_Task to complete_
The entries below must be retyped exactly. Pictures are to be omitted.

[Material for this task Boundary: Start]

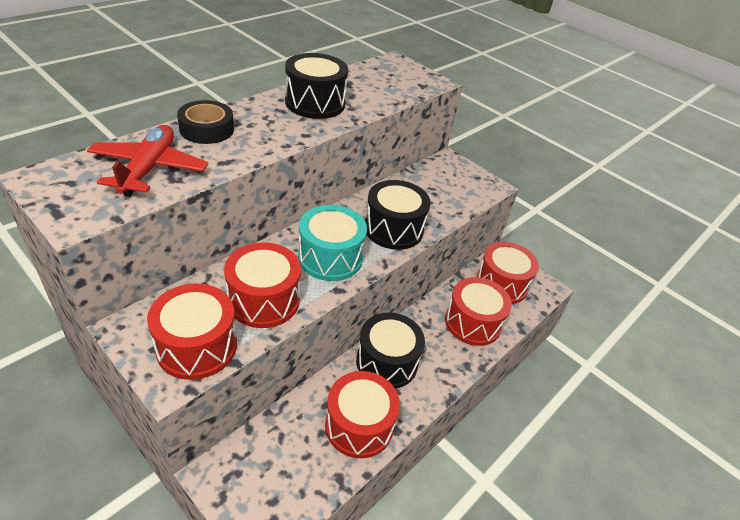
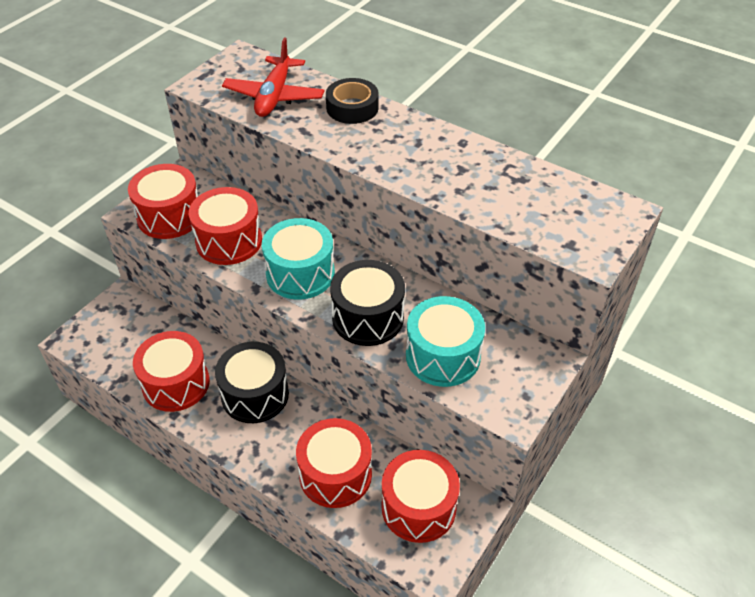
camera: 85 degrees right, 5 degrees up
(149, 168) = (274, 96): red plane -> red plane turned 105 degrees clockwise
(315, 103) = (450, 162): black drum -> none
(439, 202) = (443, 356): none -> turquoise drum

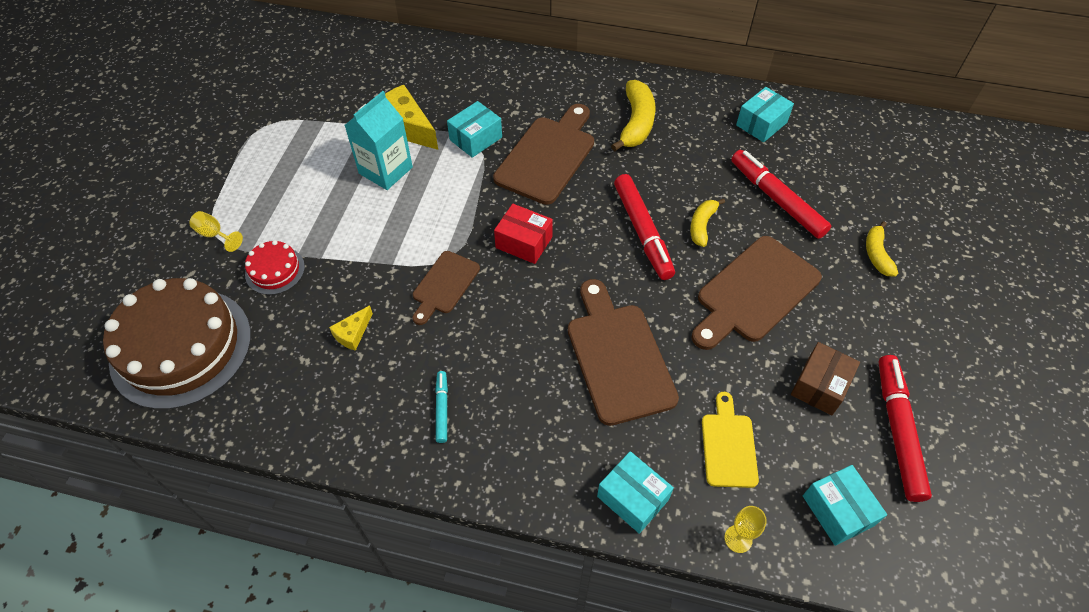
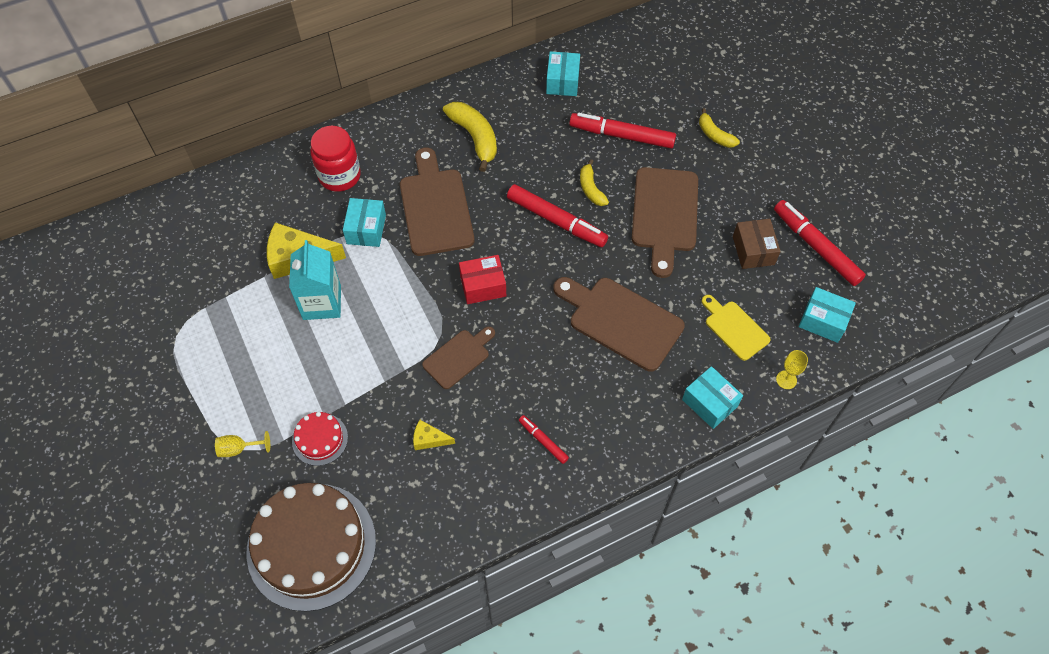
camera: 40 degrees left, 5 degrees up
(353, 333) = (429, 439): yellow cheese -> yellow cheese turned 105 degrees clockwise
(442, 409) = (543, 441): turquoise marker -> red marker
(444, 285) = (458, 357): brown cutting board -> brown cutting board turned 120 degrees counterclockwise
(496, 88) = (339, 176): none -> red jar
(633, 498) = (709, 403): turquoise box -> turquoise box turned 45 degrees clockwise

[Material for this task Boundary: End]

_Output below_
camera: 85 degrees right, 5 degrees up
(149, 168) = (274, 96): red plane -> red plane turned 105 degrees clockwise
(315, 103) = (450, 162): black drum -> none
(439, 202) = (443, 356): none -> turquoise drum

camera: 40 degrees left, 5 degrees up
(353, 333) = (429, 439): yellow cheese -> yellow cheese turned 105 degrees clockwise
(442, 409) = (543, 441): turquoise marker -> red marker
(444, 285) = (458, 357): brown cutting board -> brown cutting board turned 120 degrees counterclockwise
(496, 88) = (339, 176): none -> red jar
(633, 498) = (709, 403): turquoise box -> turquoise box turned 45 degrees clockwise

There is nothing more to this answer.